● **WHAT YOU NEED TO DO**:
All entries below are to be written out again exactly, but no picture is to be copied.

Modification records
+ + +

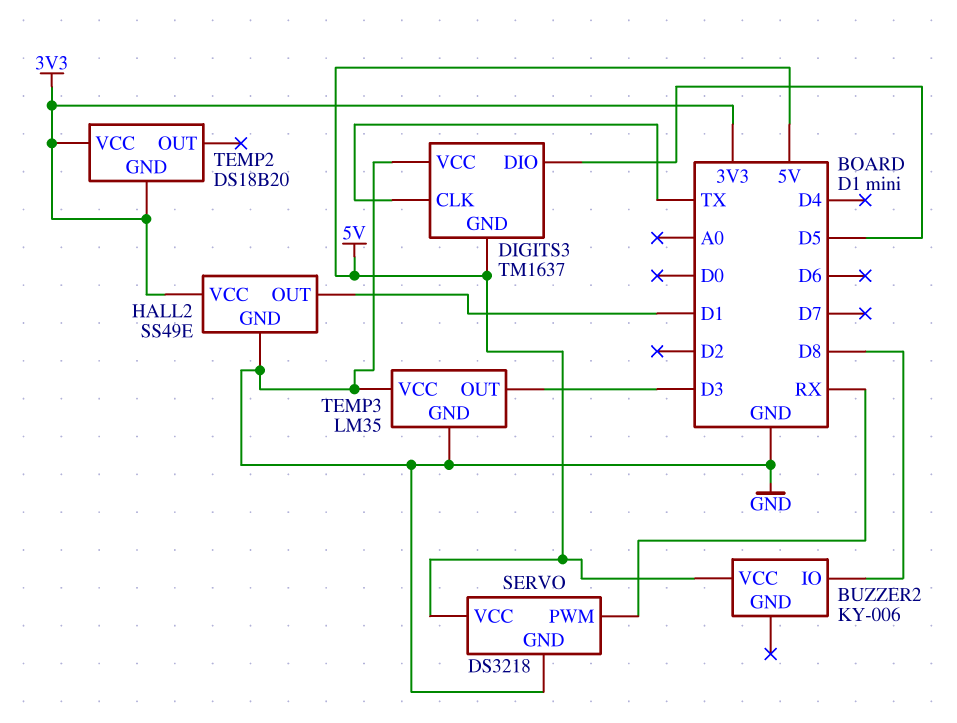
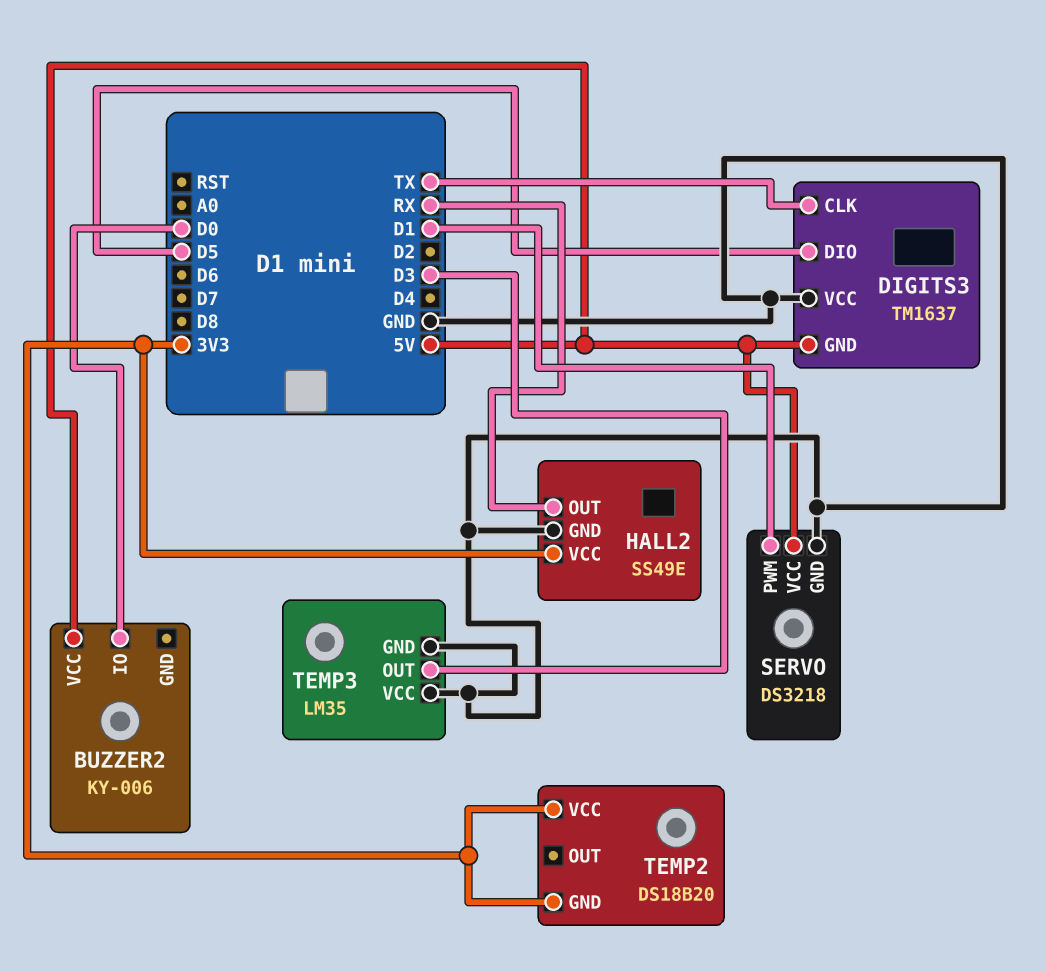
BUZZER2 pin IO: D8 -> D0
HALL2 pin OUT: D1 -> RX
SERVO pin PWM: RX -> D1

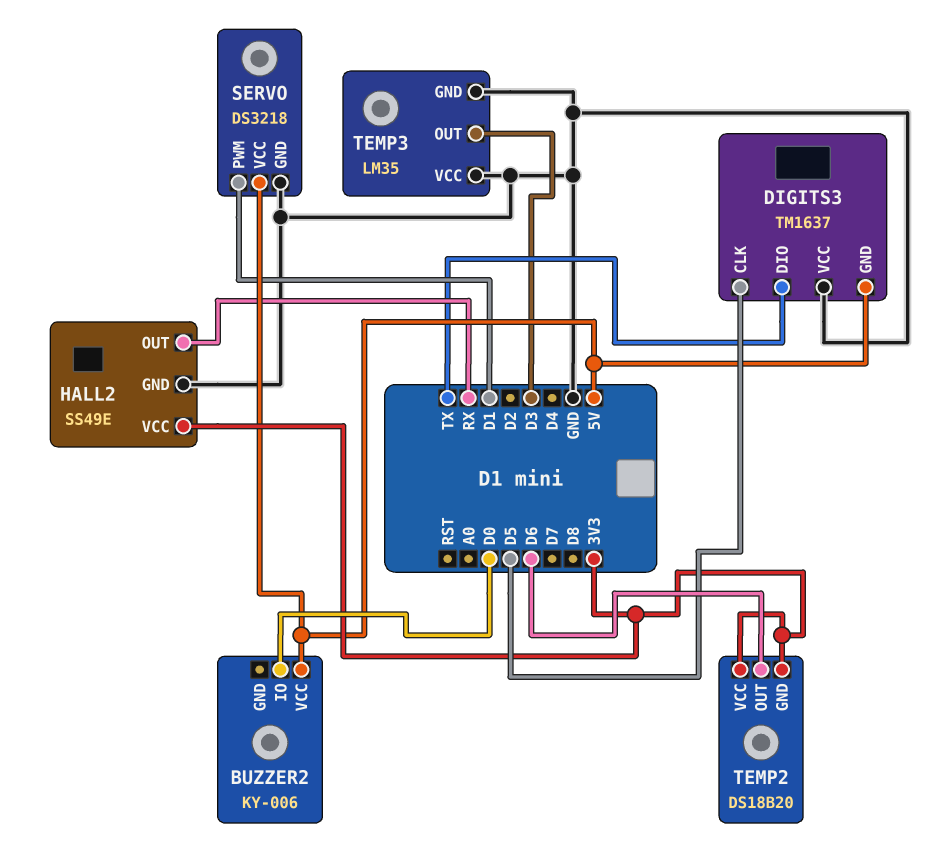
DIGITS3 pin CLK: TX -> D5
DIGITS3 pin DIO: D5 -> TX
TEMP2 pin OUT: none -> D6

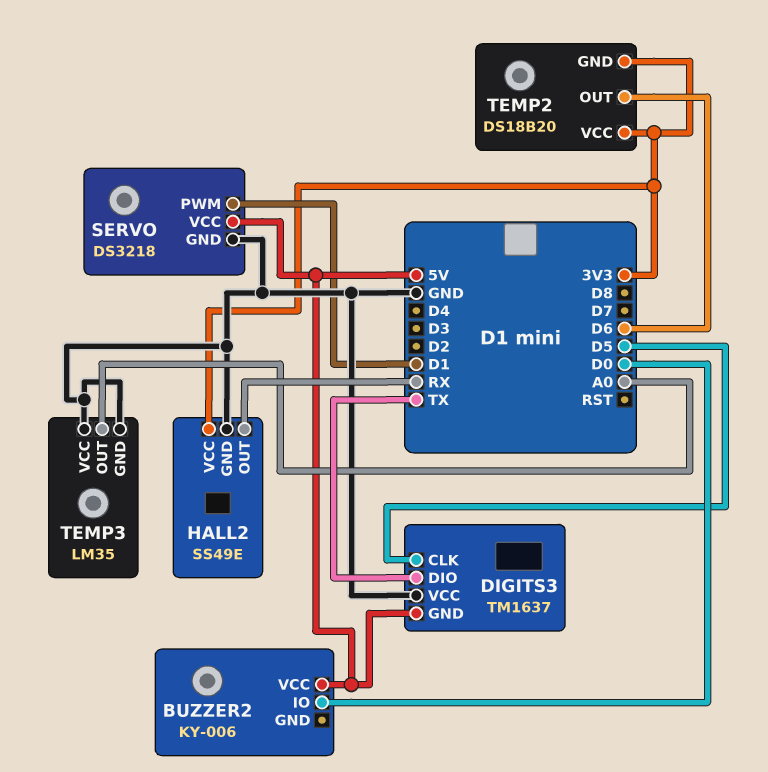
TEMP3 pin OUT: D3 -> A0

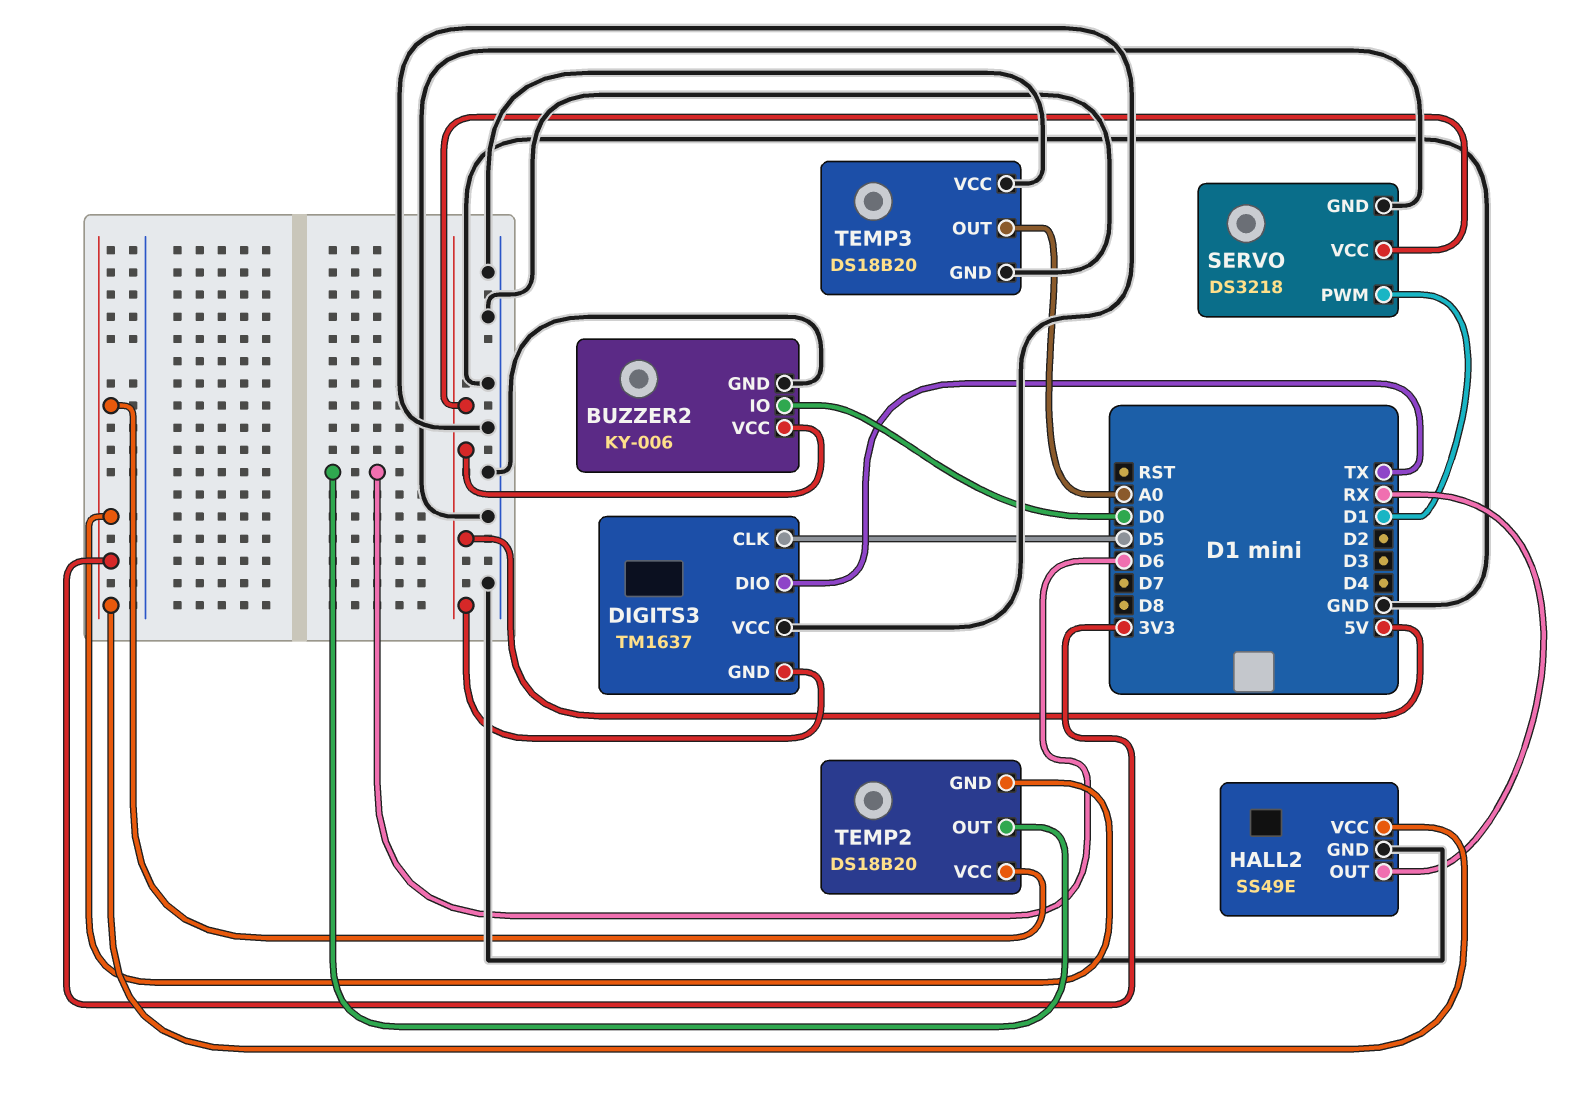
BUZZER2 pin GND: none -> GND
TEMP3: LM35 -> DS18B20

+ + +

● **EXERCISE RESPONSE**:
BUZZER2 pin IO: D8 -> D0
HALL2 pin OUT: D1 -> RX
SERVO pin PWM: RX -> D1

DIGITS3 pin CLK: TX -> D5
DIGITS3 pin DIO: D5 -> TX
TEMP2 pin OUT: none -> D6

TEMP3 pin OUT: D3 -> A0

BUZZER2 pin GND: none -> GND
TEMP3: LM35 -> DS18B20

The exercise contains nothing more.